_REQUIRED WORK_
An exact copy of the records below is required, and it must contain no pictures.

_MATERIAL TO PROCESS_
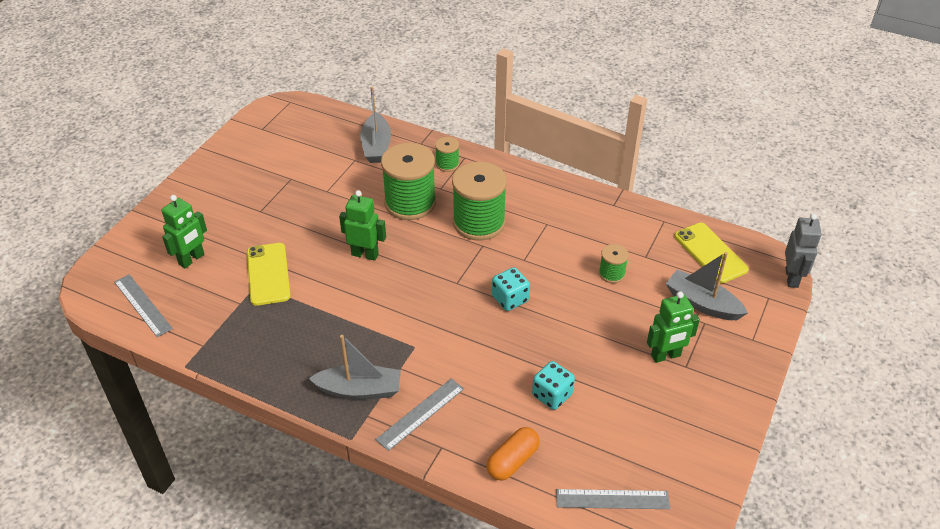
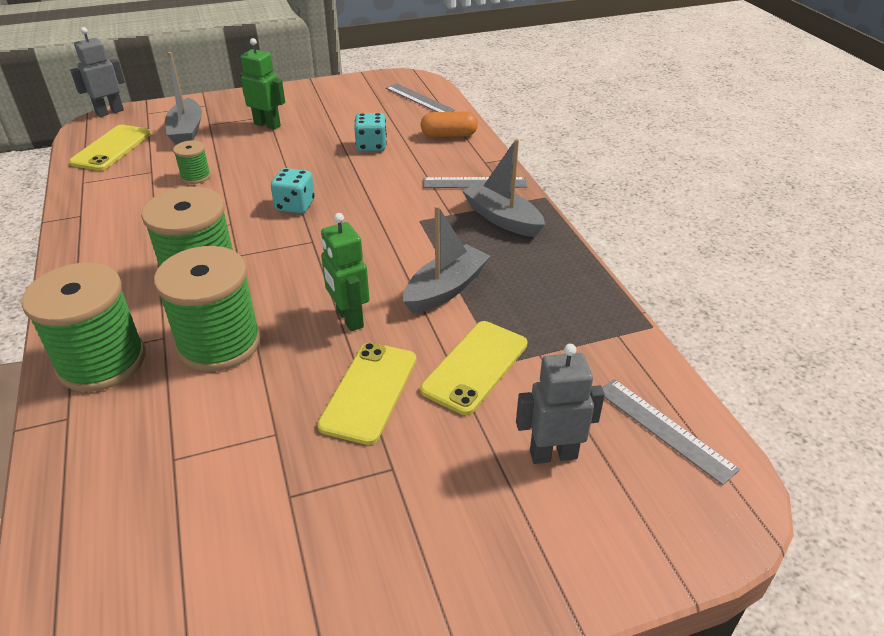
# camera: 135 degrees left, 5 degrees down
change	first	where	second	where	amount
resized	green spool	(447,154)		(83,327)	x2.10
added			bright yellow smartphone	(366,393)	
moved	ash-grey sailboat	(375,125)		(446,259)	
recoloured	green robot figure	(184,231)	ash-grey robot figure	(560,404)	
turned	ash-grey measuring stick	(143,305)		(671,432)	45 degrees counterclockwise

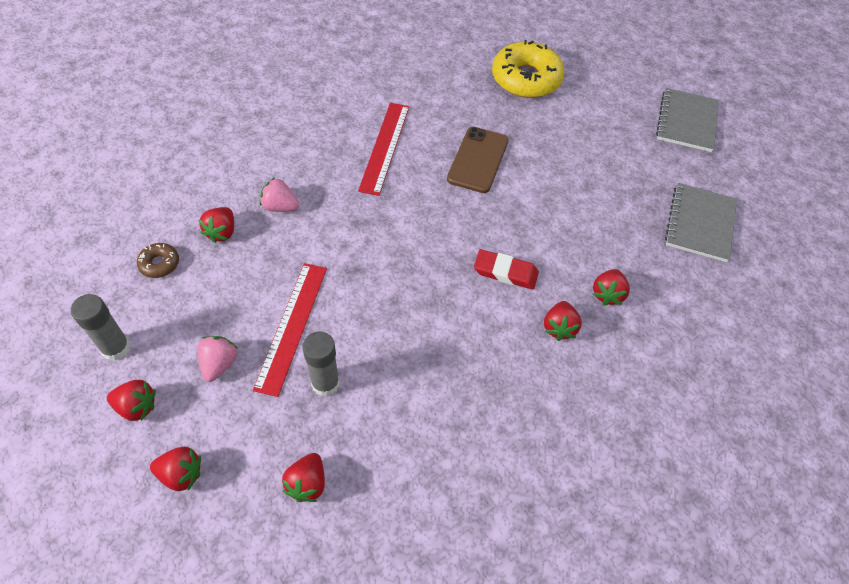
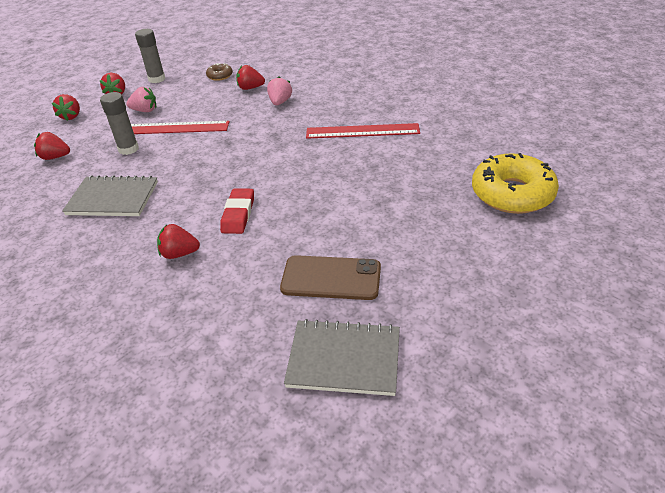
# camera: 85 degrees right, 15 degrees down
change	first	where	second	where	amount
moved	ash-grey notepad	(687,120)		(110,195)	
moved	dark brown smartphone	(478,160)		(330,277)	
removed	scarlet berry	(611,287)			

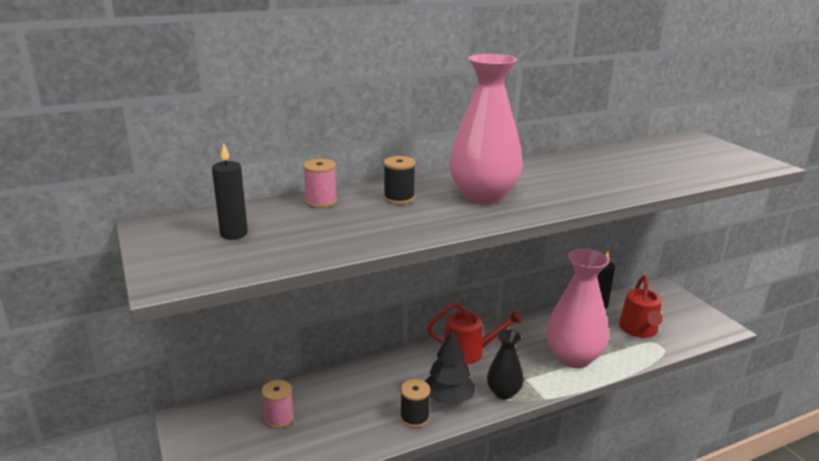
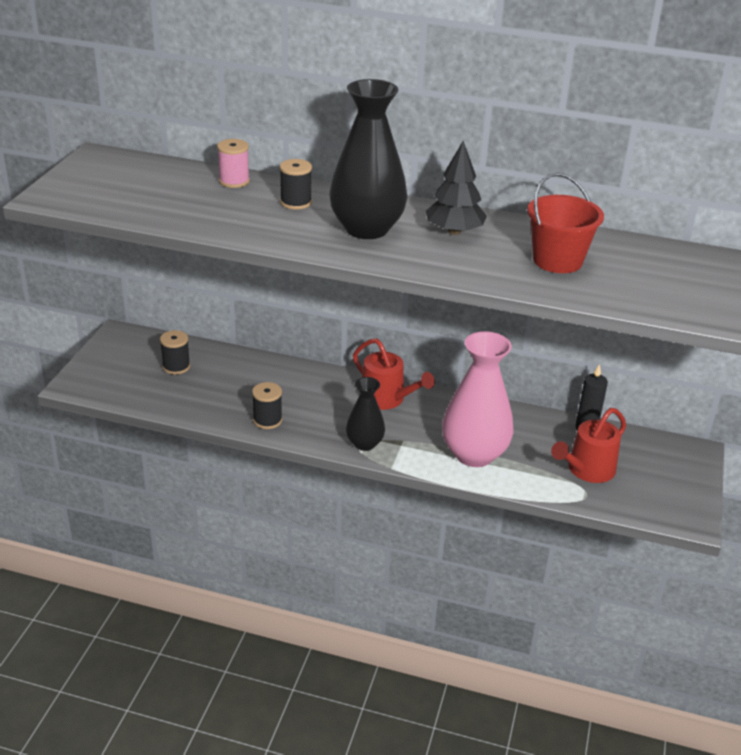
# camera: 40 degrees right, 10 degrees up
change	first	where	second	where	amount
recoloured	pink spool	(277,404)	black spool	(175,352)	
recoloured	pink tall vase	(486,129)	black tall vase	(368,159)	
moved	black tree	(450,367)		(456,188)	
added			scarlet bucket	(565,223)	
removed	black candle	(230,191)			

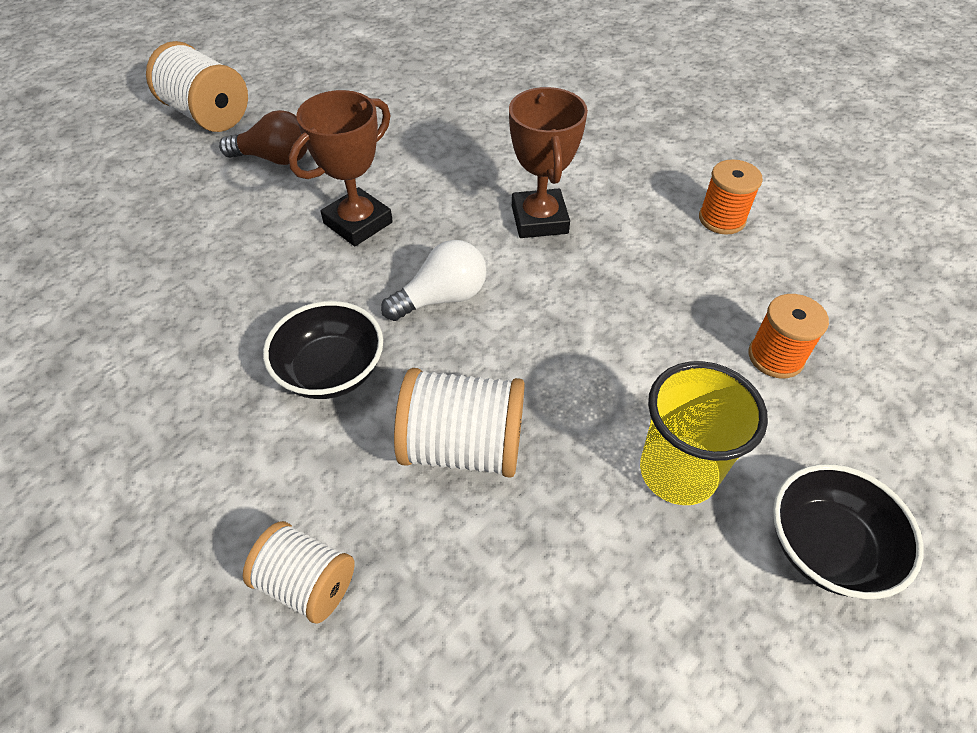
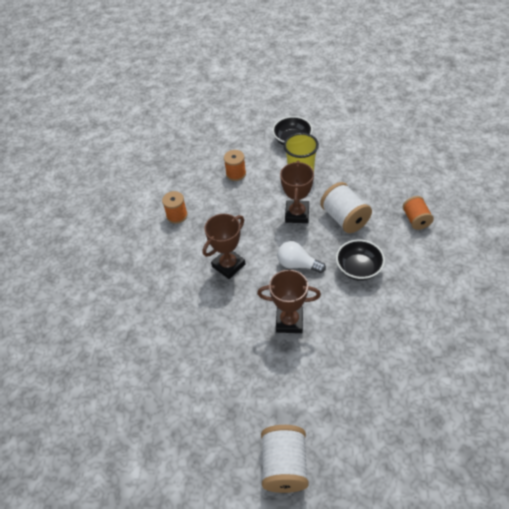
# camera: 125 degrees left, 0 degrees up
change	first	where	second	where	amount
added			dark brown prize cup	(297,192)	
recoloured	pure white spool	(299,572)	orange-coloured spool	(418,213)	
removed	dark brown bulb	(263,137)			

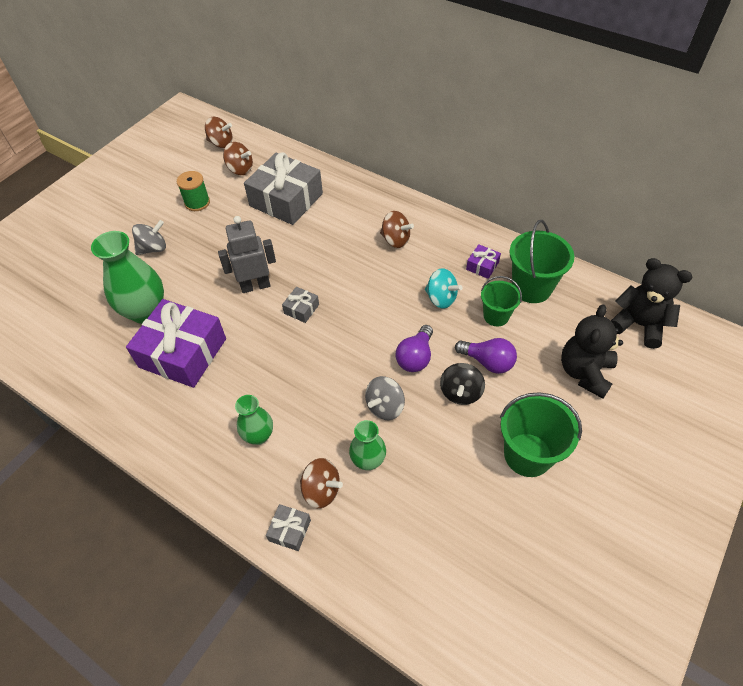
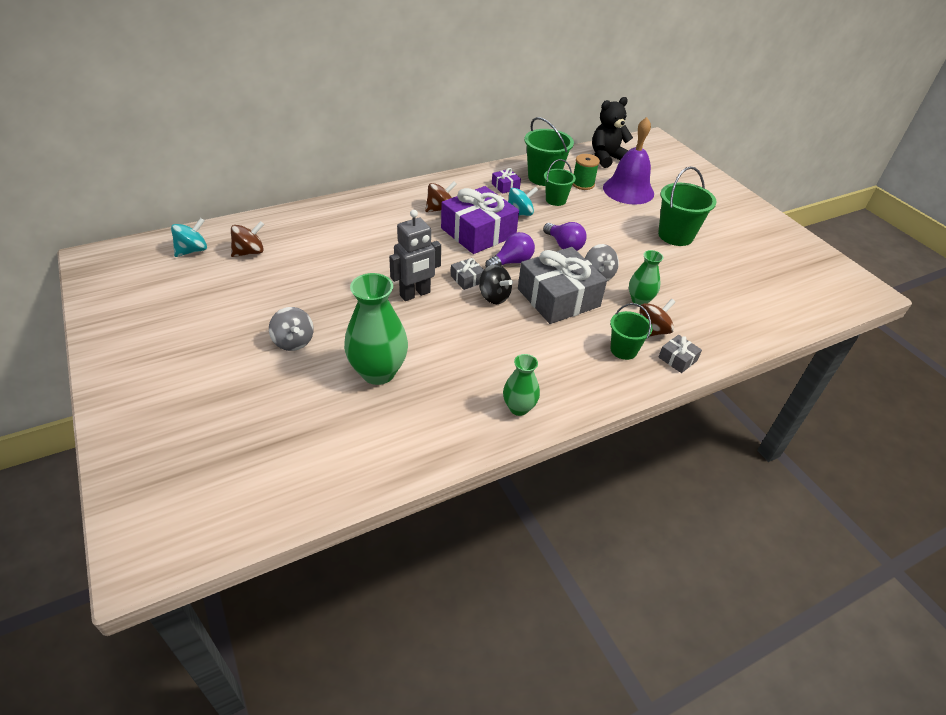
# camera: 65 degrees left, 10 degrees down
change	first	where	second	where	amount
recoloured	dark brown spinning top	(218,132)	aqua spinning top	(189,237)	
turned	ash-grey spinning top	(149,237)		(291,329)	150 degrees clockwise
turned	ash-grey robot figure	(247,254)		(415,255)	135 degrees counterclockwise
moved	violet present	(176,343)		(480,220)	
moved	black spinning top	(462,384)		(496,284)	
moved	violet bulb	(486,356)		(510,249)	
moved	green tall vase	(254,420)		(521,385)	
moved	ash-grey present	(283,189)		(562,285)	
moved	green spool	(193,191)		(586,172)	
replaced	black teddy bear	(592,351)	violet hand bell	(628,161)	
added			green bucket	(631,331)	

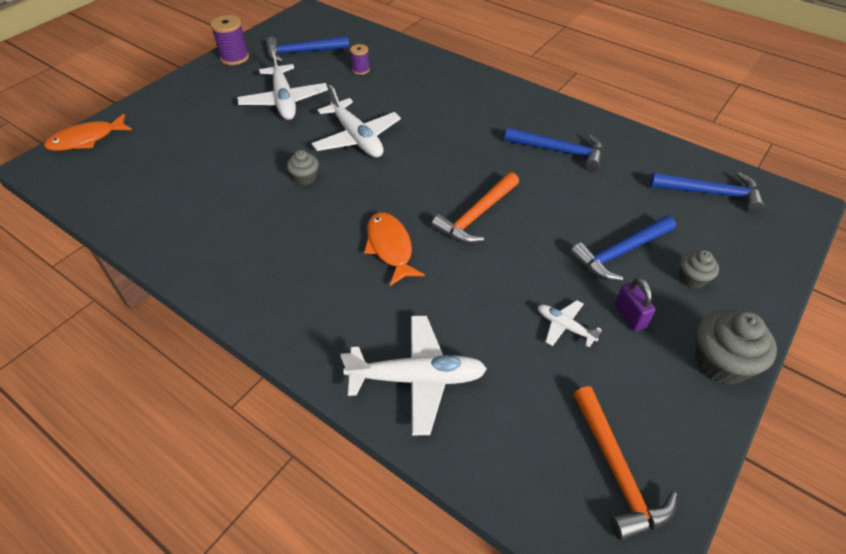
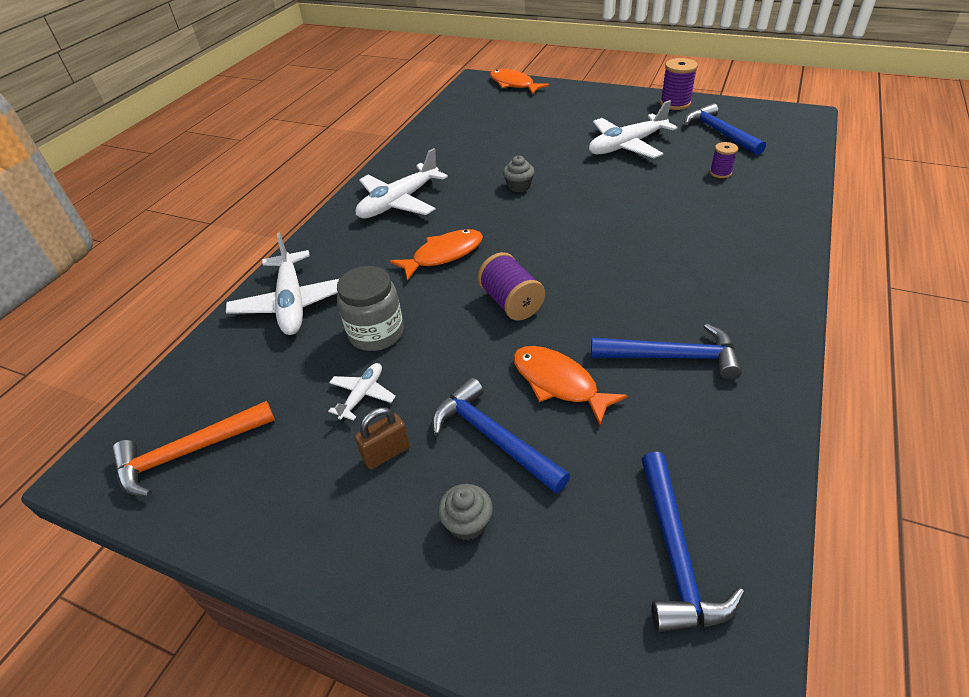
# camera: 80 degrees right, 5 degrees down
change	first	where	second	where	amount
added			ash-grey jam jar	(370,308)	
recoloured	violet lock	(635,304)	dark brown lock	(382,438)	
moved	pure white aeroplane	(356,121)		(402,183)	
replaced	orange-coloured hammer	(475,208)	violet spool	(511,286)	
added			orange-coloured fish figure	(570,385)	
turned	royal blue hammer	(554,149)		(666,352)	90 degrees counterclockwise
removed	ash-grey fairy cake	(736,347)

_OUTPUT FOR THIS TASK_
# camera: 135 degrees left, 5 degrees down
change	first	where	second	where	amount
resized	green spool	(447,154)		(83,327)	x2.10
added			bright yellow smartphone	(366,393)	
moved	ash-grey sailboat	(375,125)		(446,259)	
recoloured	green robot figure	(184,231)	ash-grey robot figure	(560,404)	
turned	ash-grey measuring stick	(143,305)		(671,432)	45 degrees counterclockwise

# camera: 85 degrees right, 15 degrees down
change	first	where	second	where	amount
moved	ash-grey notepad	(687,120)		(110,195)	
moved	dark brown smartphone	(478,160)		(330,277)	
removed	scarlet berry	(611,287)			

# camera: 40 degrees right, 10 degrees up
change	first	where	second	where	amount
recoloured	pink spool	(277,404)	black spool	(175,352)	
recoloured	pink tall vase	(486,129)	black tall vase	(368,159)	
moved	black tree	(450,367)		(456,188)	
added			scarlet bucket	(565,223)	
removed	black candle	(230,191)			

# camera: 125 degrees left, 0 degrees up
change	first	where	second	where	amount
added			dark brown prize cup	(297,192)	
recoloured	pure white spool	(299,572)	orange-coloured spool	(418,213)	
removed	dark brown bulb	(263,137)			

# camera: 65 degrees left, 10 degrees down
change	first	where	second	where	amount
recoloured	dark brown spinning top	(218,132)	aqua spinning top	(189,237)	
turned	ash-grey spinning top	(149,237)		(291,329)	150 degrees clockwise
turned	ash-grey robot figure	(247,254)		(415,255)	135 degrees counterclockwise
moved	violet present	(176,343)		(480,220)	
moved	black spinning top	(462,384)		(496,284)	
moved	violet bulb	(486,356)		(510,249)	
moved	green tall vase	(254,420)		(521,385)	
moved	ash-grey present	(283,189)		(562,285)	
moved	green spool	(193,191)		(586,172)	
replaced	black teddy bear	(592,351)	violet hand bell	(628,161)	
added			green bucket	(631,331)	

# camera: 80 degrees right, 5 degrees down
change	first	where	second	where	amount
added			ash-grey jam jar	(370,308)	
recoloured	violet lock	(635,304)	dark brown lock	(382,438)	
moved	pure white aeroplane	(356,121)		(402,183)	
replaced	orange-coloured hammer	(475,208)	violet spool	(511,286)	
added			orange-coloured fish figure	(570,385)	
turned	royal blue hammer	(554,149)		(666,352)	90 degrees counterclockwise
removed	ash-grey fairy cake	(736,347)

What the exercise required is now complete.